** MATERIAL FOR THE TASK follows **

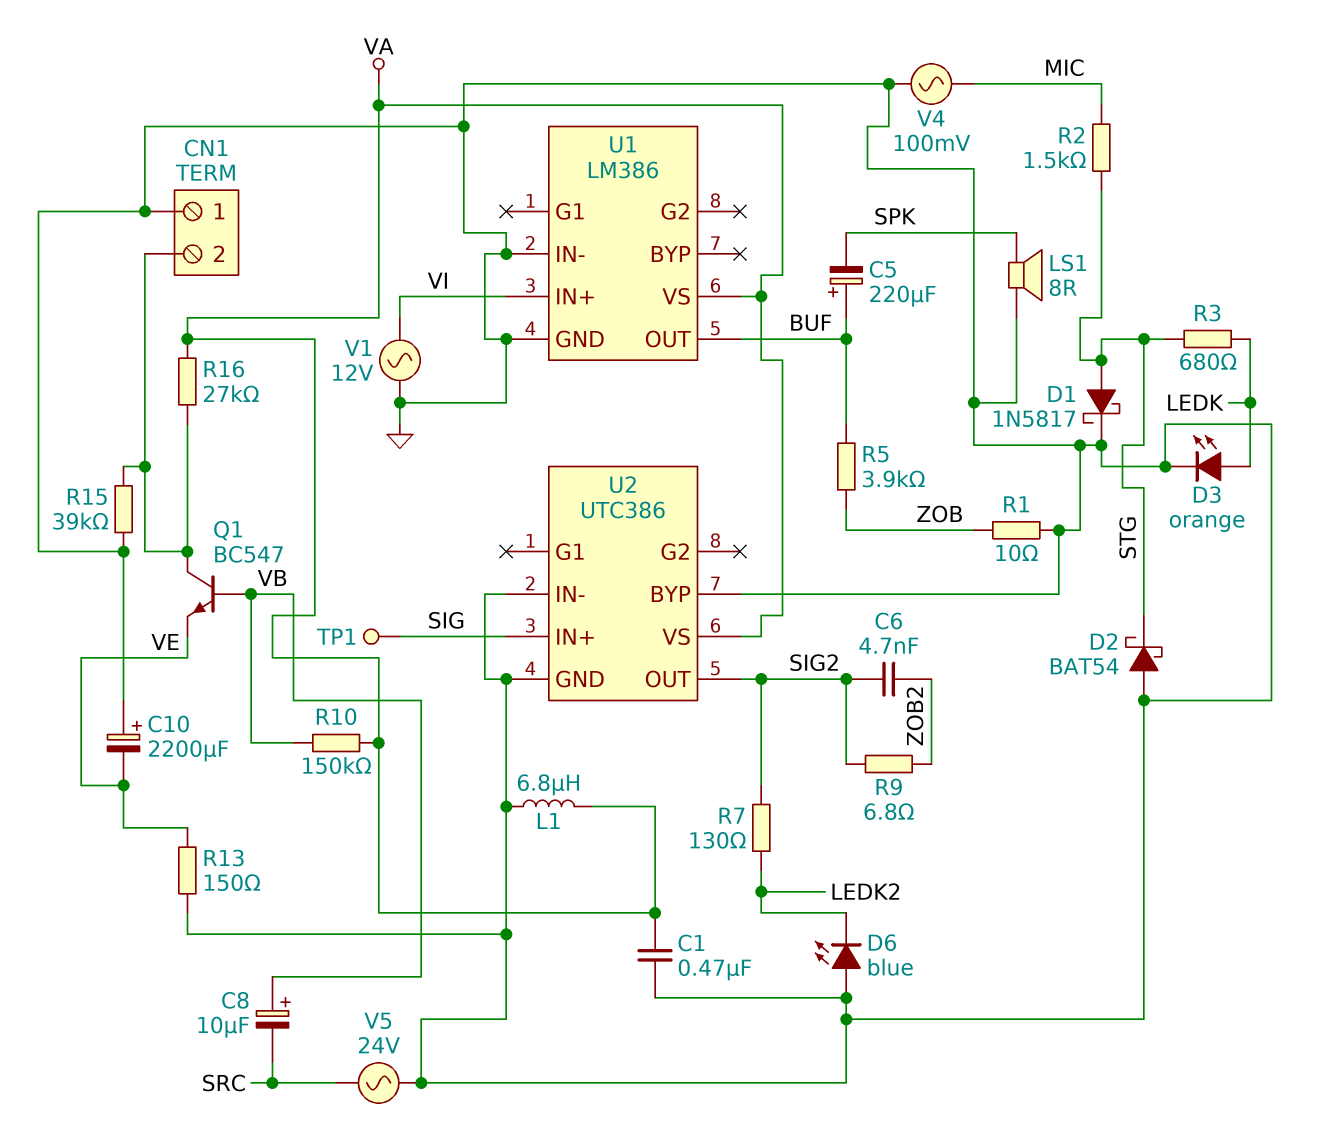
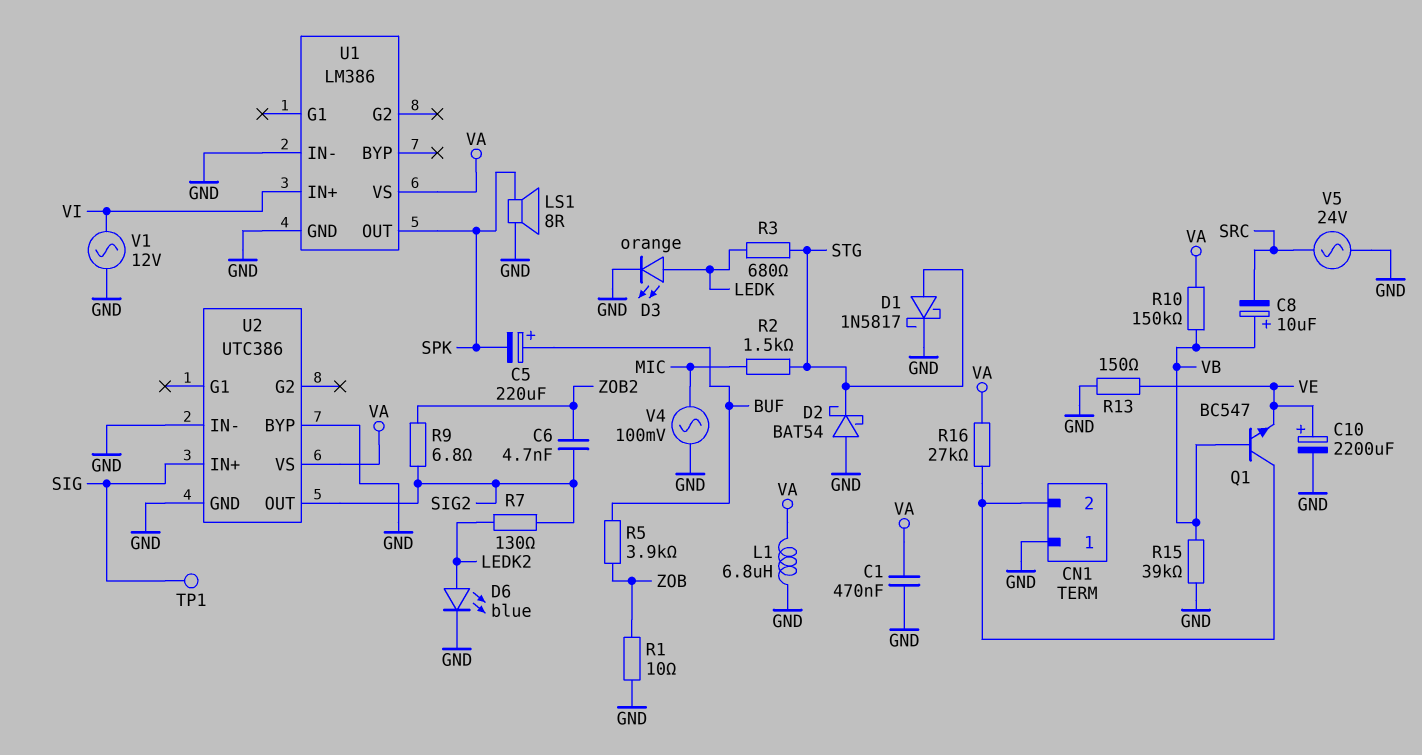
C10: 2200uF (plus GND, minus VE) -> 2200uF (plus VE, minus GND)
D6: LED blue (A GND, K LEDK2) -> LED blue (A LEDK2, K GND)
R15: 39k (CN1/2, GND) -> 39k (GND, VB)
U1 pin OUT: BUF -> SPK

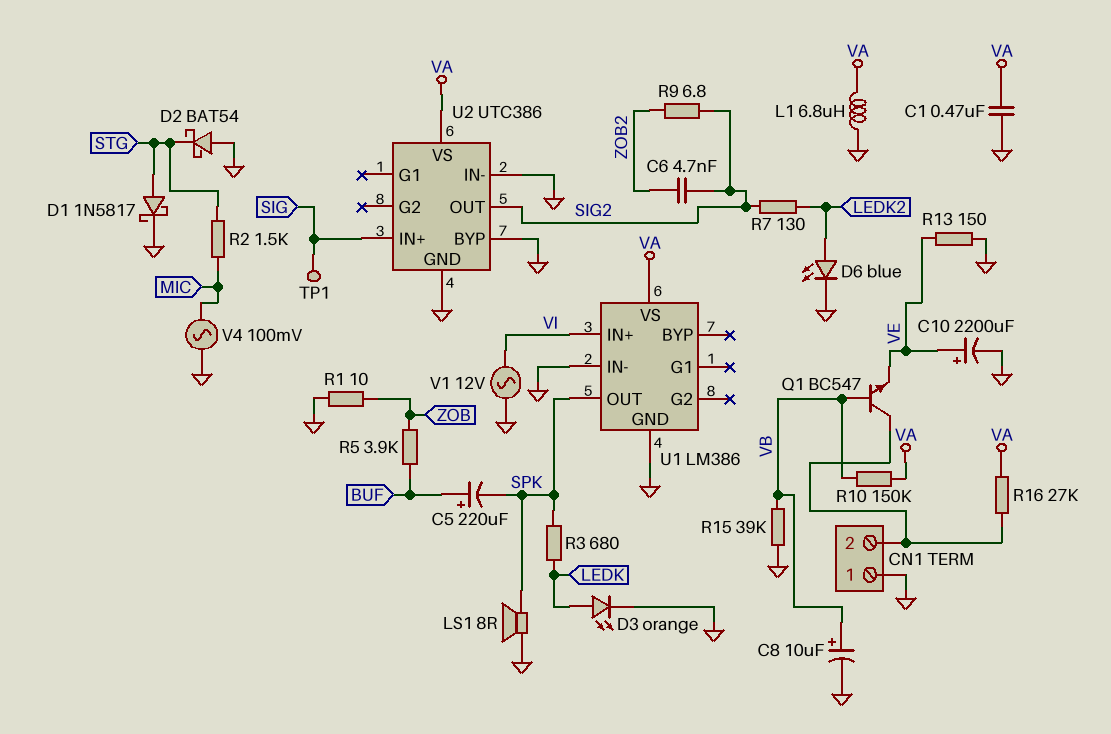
C8: 10uF (plus VB, minus SRC) -> 10uF (plus VB, minus GND)
R3: 680 (LEDK, STG) -> 680 (LEDK, SPK)
V5: AC 24V (GND, SRC) -> none

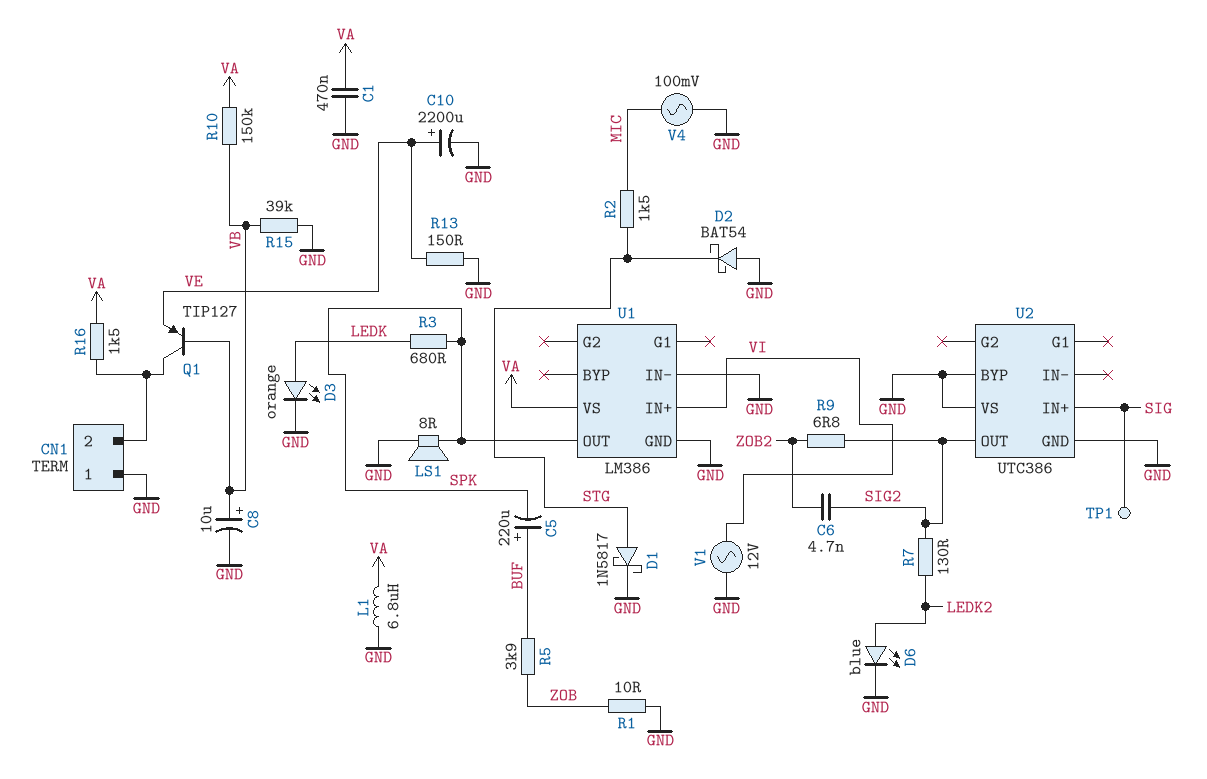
Q1: NPN BC547 (B VB, C CN1/2, E VE) -> PNP TIP127 (B VB, C CN1/2, E VE)
R16: 27k (CN1/2, VA) -> 1.5k (CN1/2, VA)
U2 pin IN-: GND -> none
U2 pin VS: VA -> GND

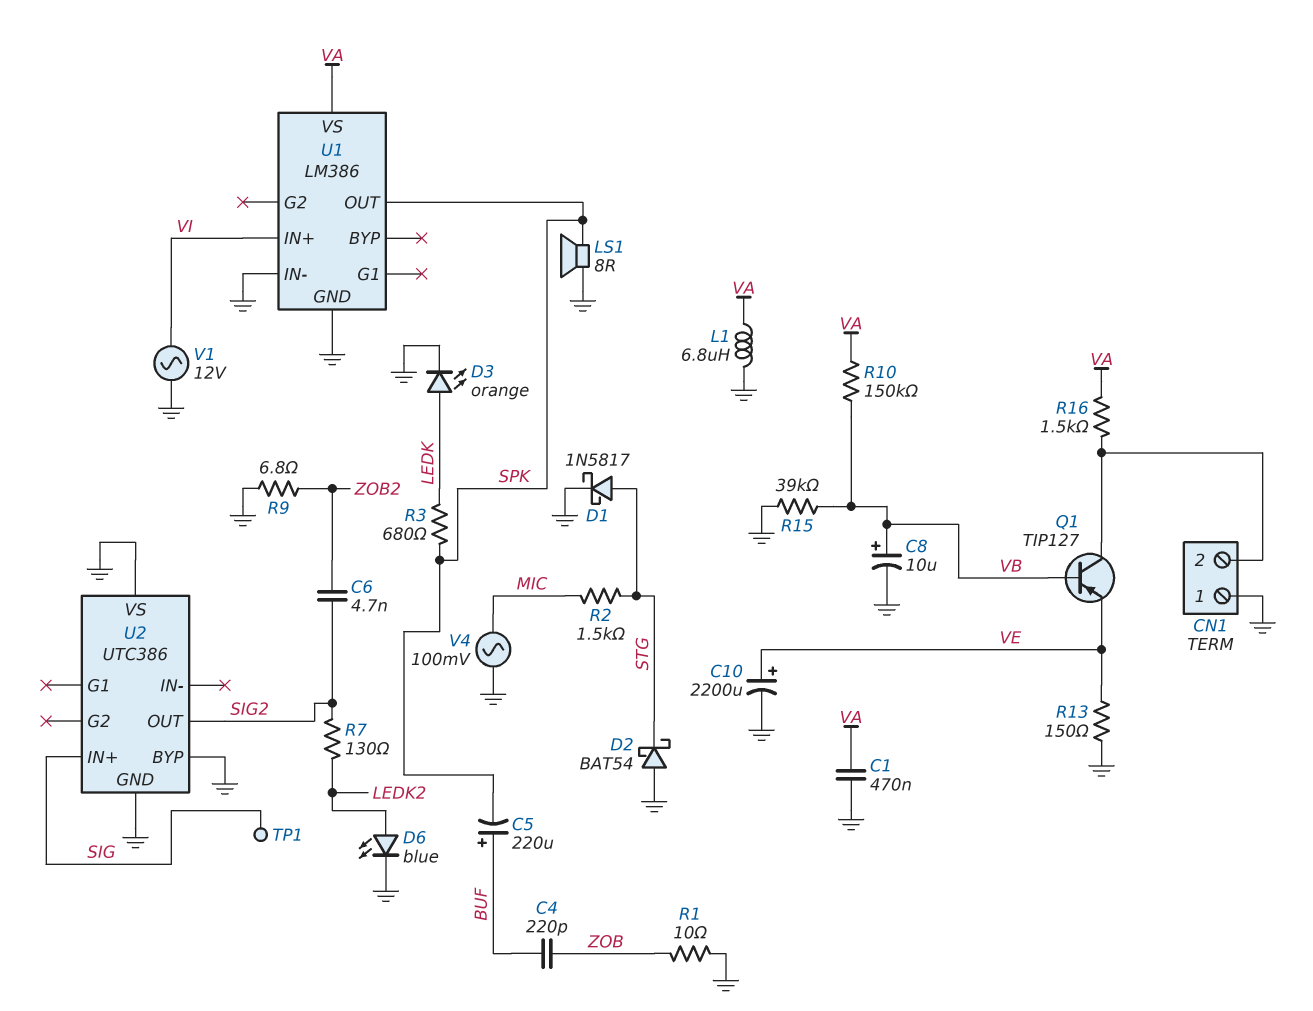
C4: none -> 220pF (BUF, ZOB)
R5: 3.9k (BUF, ZOB) -> none
R9: 6.8 (SIG2, ZOB2) -> 6.8 (GND, ZOB2)

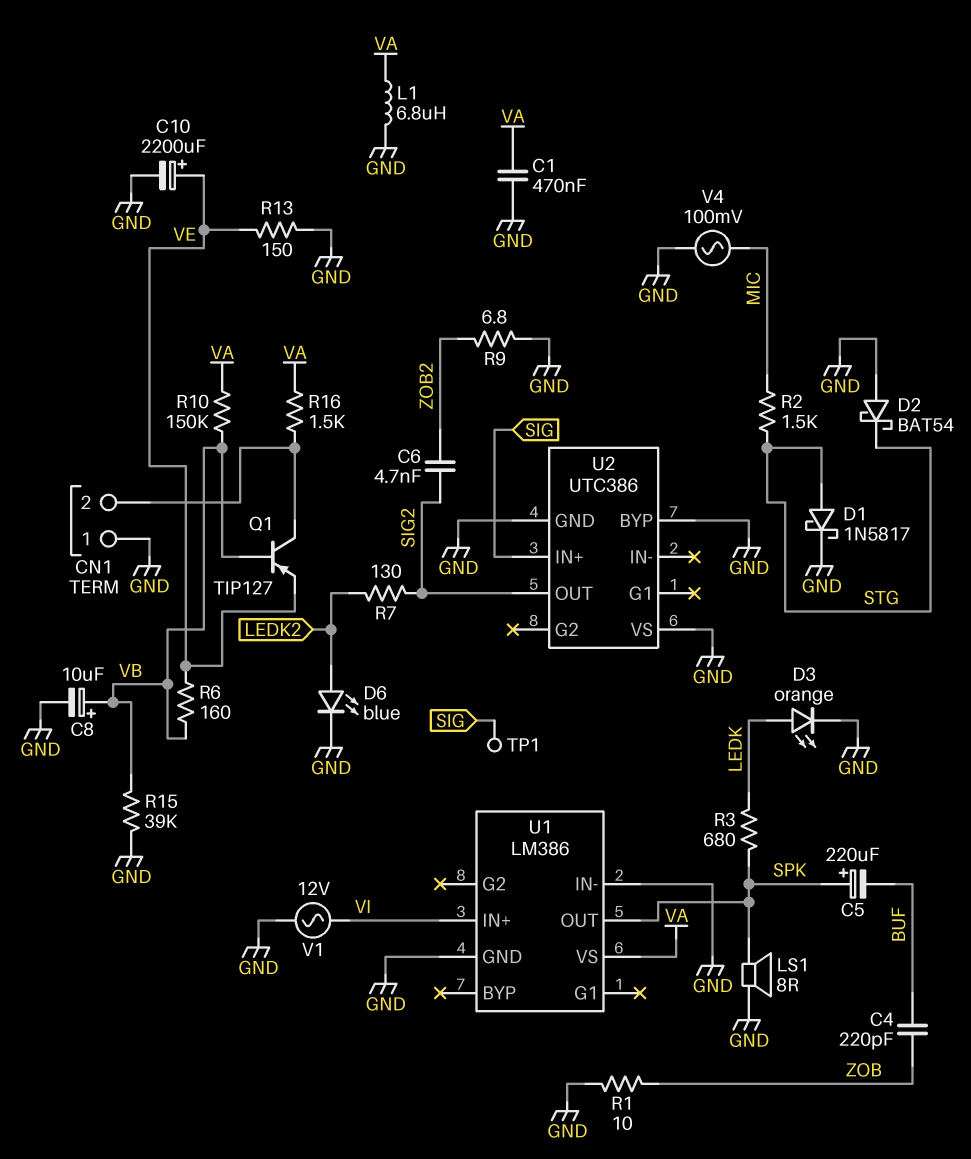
C5: 220uF (plus BUF, minus SPK) -> 220uF (plus SPK, minus BUF)
R6: none -> 160 (VB, VE)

** End of MATERIAL FOR THE TASK **

WHAT YOU ARE ASKED TO DO:
Leave the pictures out. Extract exactly the lines running from the one with "U2 pin VS: VA -> GND" through the last entry, both ends included.

ANSWER FOR THE TASK:
U2 pin VS: VA -> GND

C4: none -> 220pF (BUF, ZOB)
R5: 3.9k (BUF, ZOB) -> none
R9: 6.8 (SIG2, ZOB2) -> 6.8 (GND, ZOB2)

C5: 220uF (plus BUF, minus SPK) -> 220uF (plus SPK, minus BUF)
R6: none -> 160 (VB, VE)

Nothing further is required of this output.